* _Goal of the exercise_
Copy exactly the line containing "orange rectangle: moved 5 px right, 2 px up" and all the lines that follow it to the end of the records, minus the pictures.

* _Listed entries_
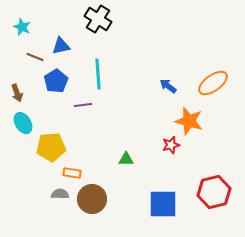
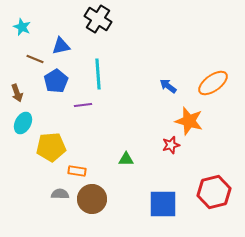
brown line: moved 2 px down
cyan ellipse: rotated 60 degrees clockwise
orange rectangle: moved 5 px right, 2 px up
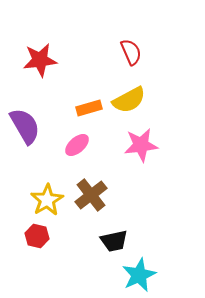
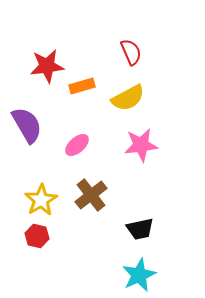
red star: moved 7 px right, 6 px down
yellow semicircle: moved 1 px left, 2 px up
orange rectangle: moved 7 px left, 22 px up
purple semicircle: moved 2 px right, 1 px up
yellow star: moved 6 px left
black trapezoid: moved 26 px right, 12 px up
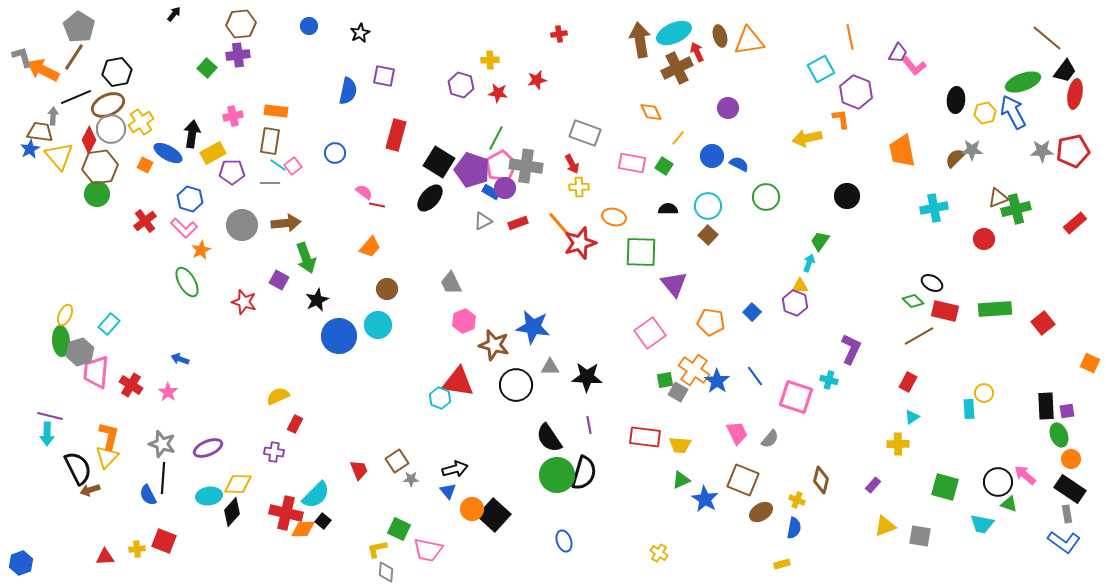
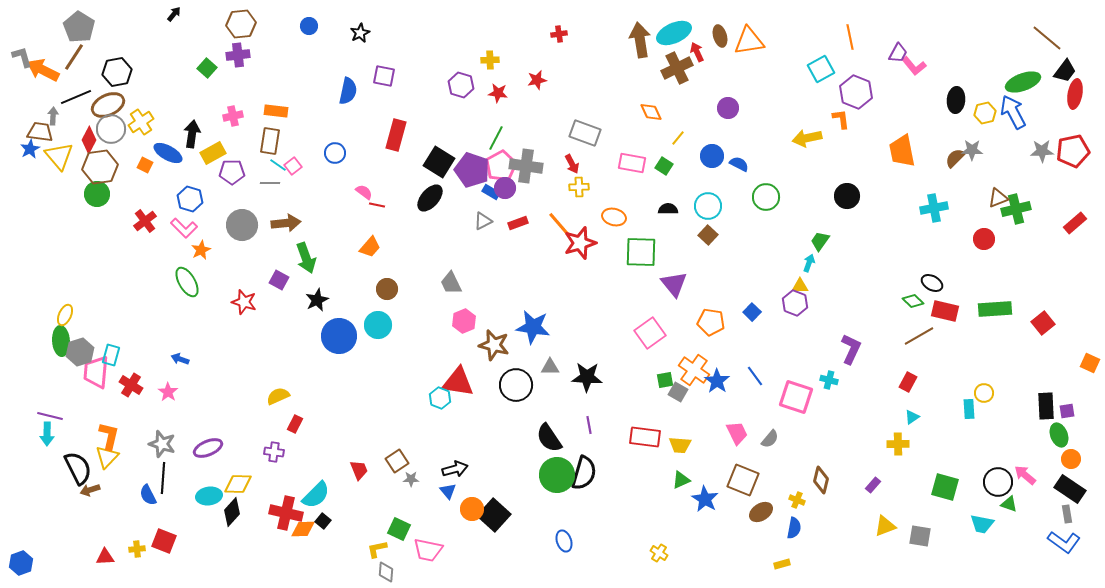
cyan rectangle at (109, 324): moved 2 px right, 31 px down; rotated 25 degrees counterclockwise
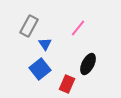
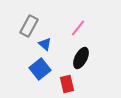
blue triangle: rotated 16 degrees counterclockwise
black ellipse: moved 7 px left, 6 px up
red rectangle: rotated 36 degrees counterclockwise
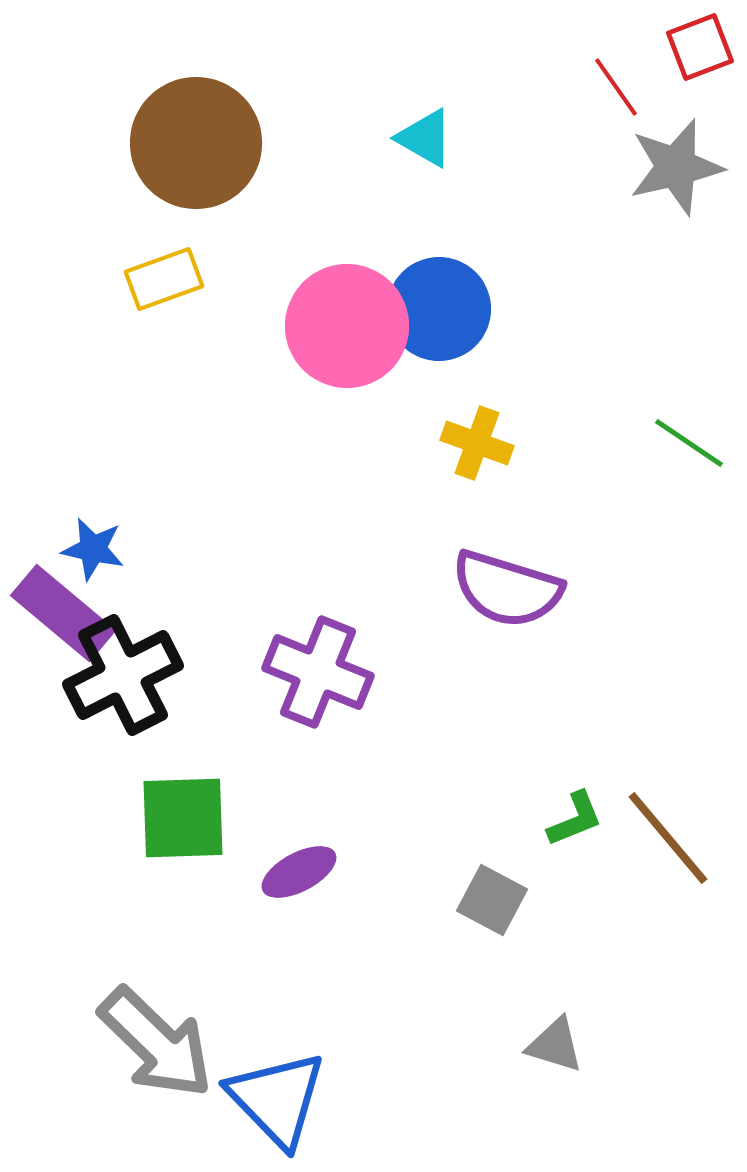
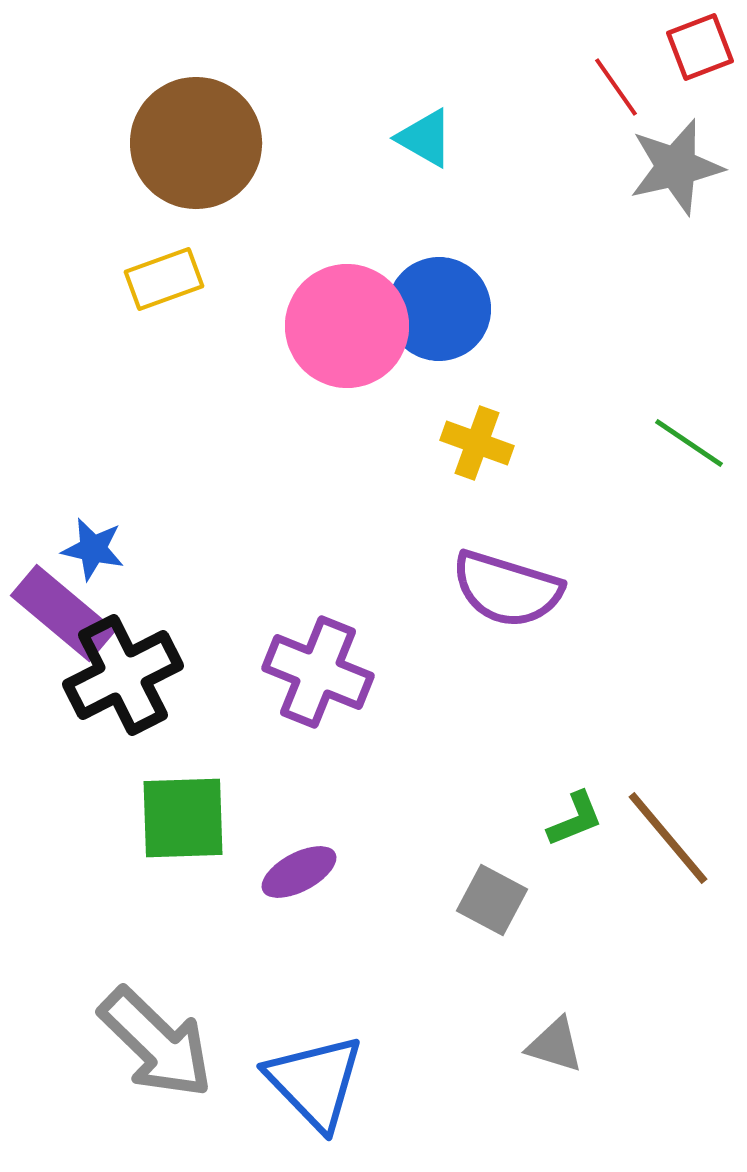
blue triangle: moved 38 px right, 17 px up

* _Task solution_
orange rectangle: moved 5 px right, 2 px up
red star: moved 7 px right, 6 px down
yellow semicircle: moved 1 px left, 2 px up
orange rectangle: moved 7 px left, 22 px up
purple semicircle: moved 2 px right, 1 px up
yellow star: moved 6 px left
black trapezoid: moved 26 px right, 12 px up
cyan rectangle at (109, 324): moved 2 px right, 31 px down; rotated 25 degrees counterclockwise
blue triangle: rotated 16 degrees counterclockwise
black ellipse: moved 7 px left, 6 px up
red rectangle: rotated 36 degrees counterclockwise
blue triangle: moved 38 px right, 17 px up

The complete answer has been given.